Saved data entries
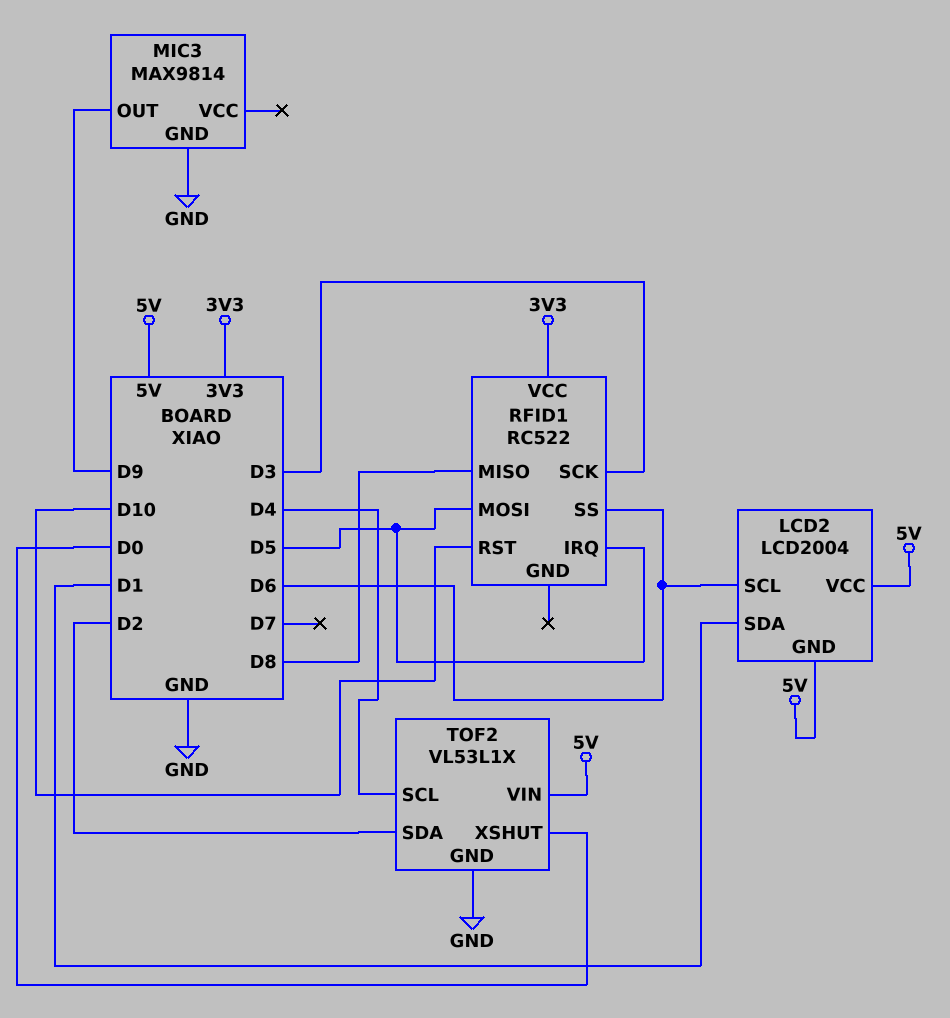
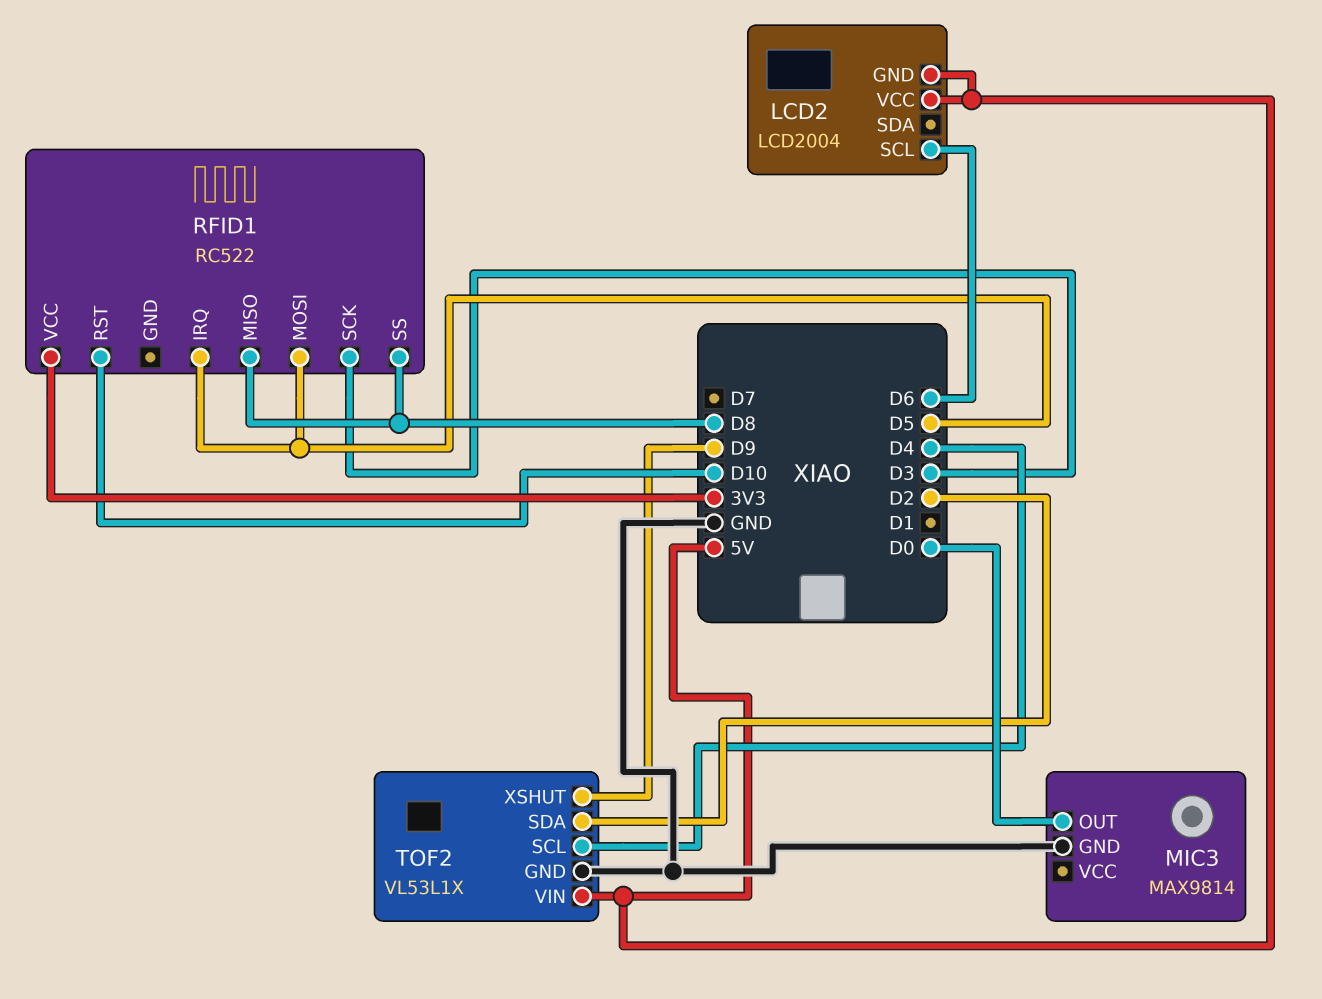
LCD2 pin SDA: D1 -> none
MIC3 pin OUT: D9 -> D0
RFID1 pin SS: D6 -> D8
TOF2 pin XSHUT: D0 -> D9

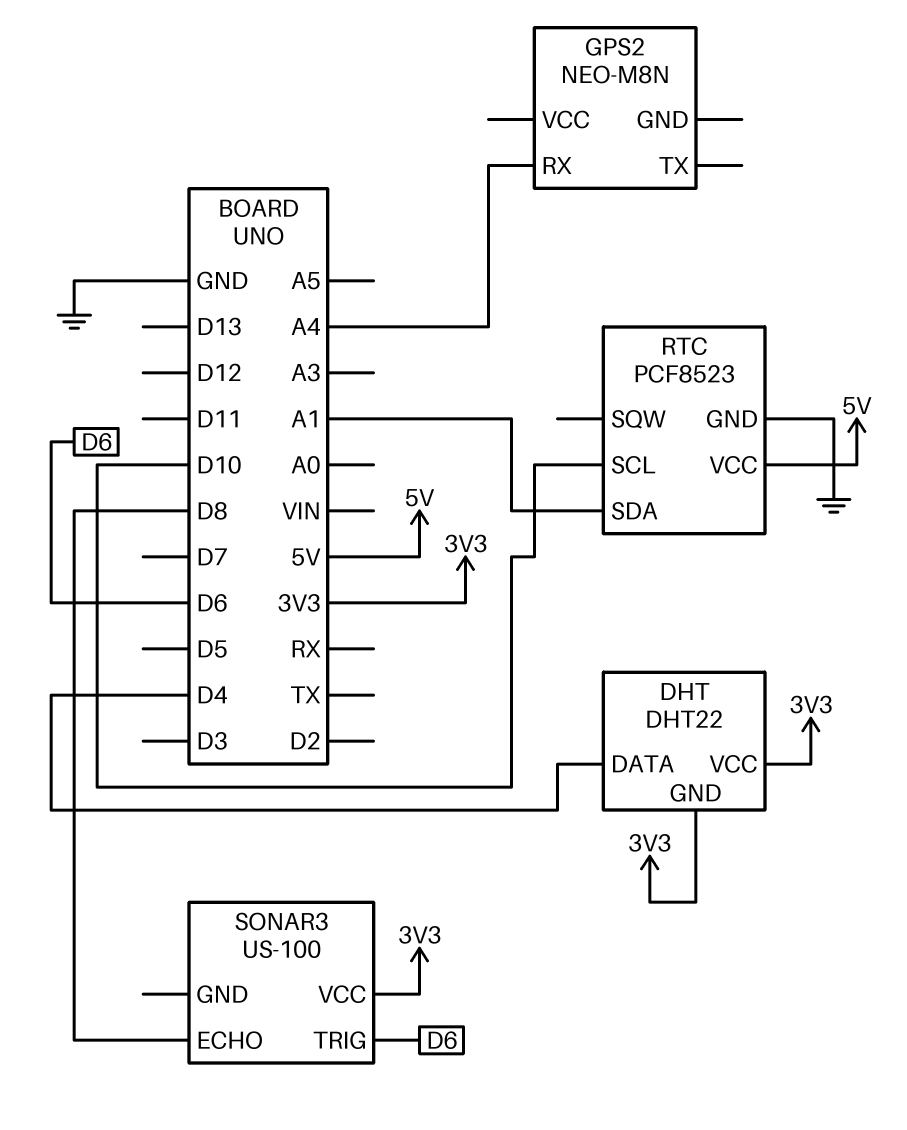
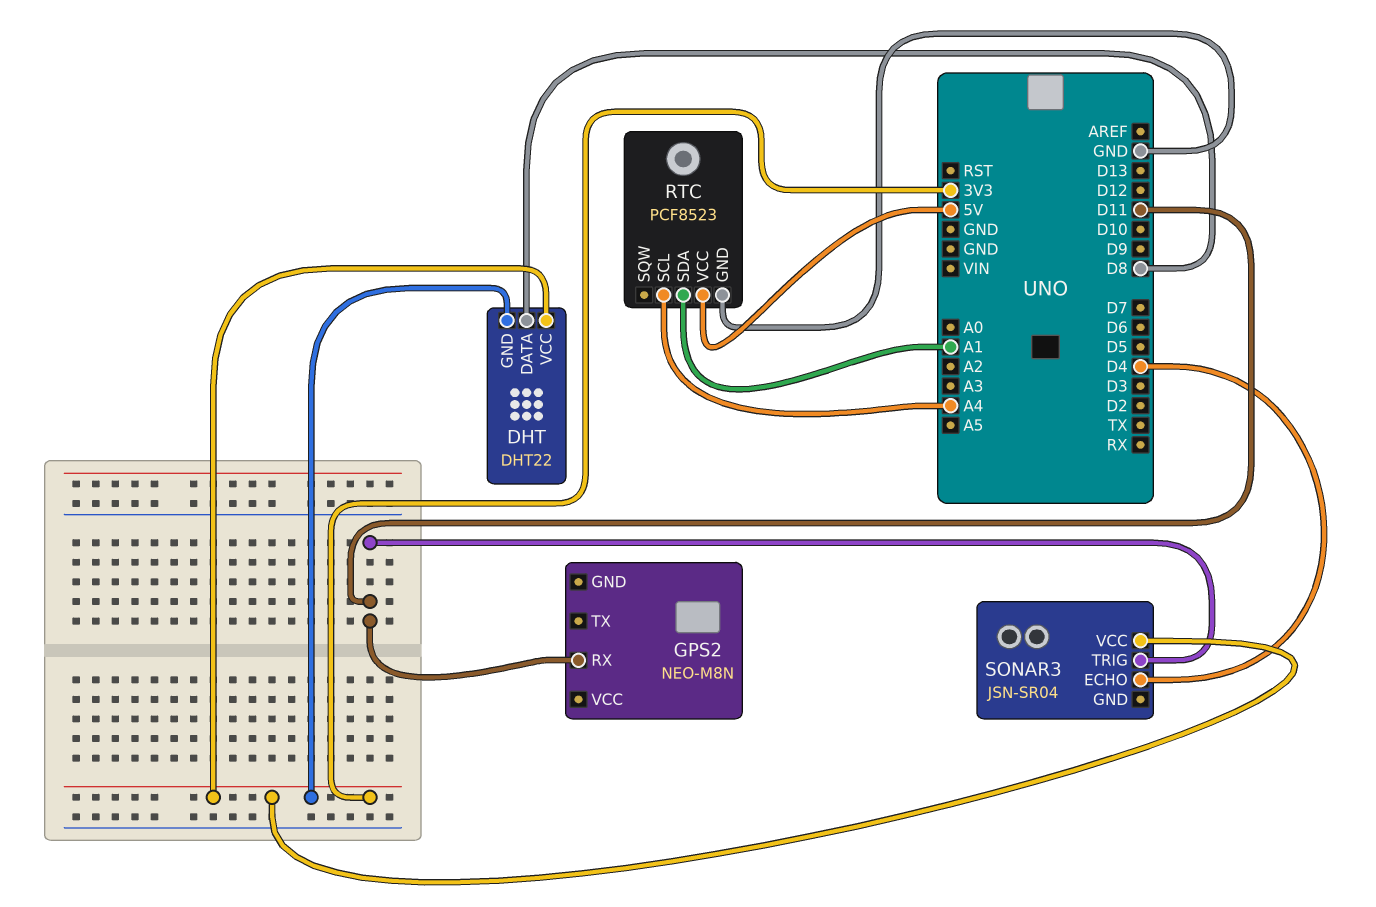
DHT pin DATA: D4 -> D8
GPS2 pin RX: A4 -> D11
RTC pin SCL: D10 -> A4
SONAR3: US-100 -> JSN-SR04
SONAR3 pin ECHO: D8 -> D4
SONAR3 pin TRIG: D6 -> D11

**TASK DETAILS:**
Pictures are to be left out; the records above must be repeated word for word.

**ANSWER TO THIS PROBLEM:**
LCD2 pin SDA: D1 -> none
MIC3 pin OUT: D9 -> D0
RFID1 pin SS: D6 -> D8
TOF2 pin XSHUT: D0 -> D9

DHT pin DATA: D4 -> D8
GPS2 pin RX: A4 -> D11
RTC pin SCL: D10 -> A4
SONAR3: US-100 -> JSN-SR04
SONAR3 pin ECHO: D8 -> D4
SONAR3 pin TRIG: D6 -> D11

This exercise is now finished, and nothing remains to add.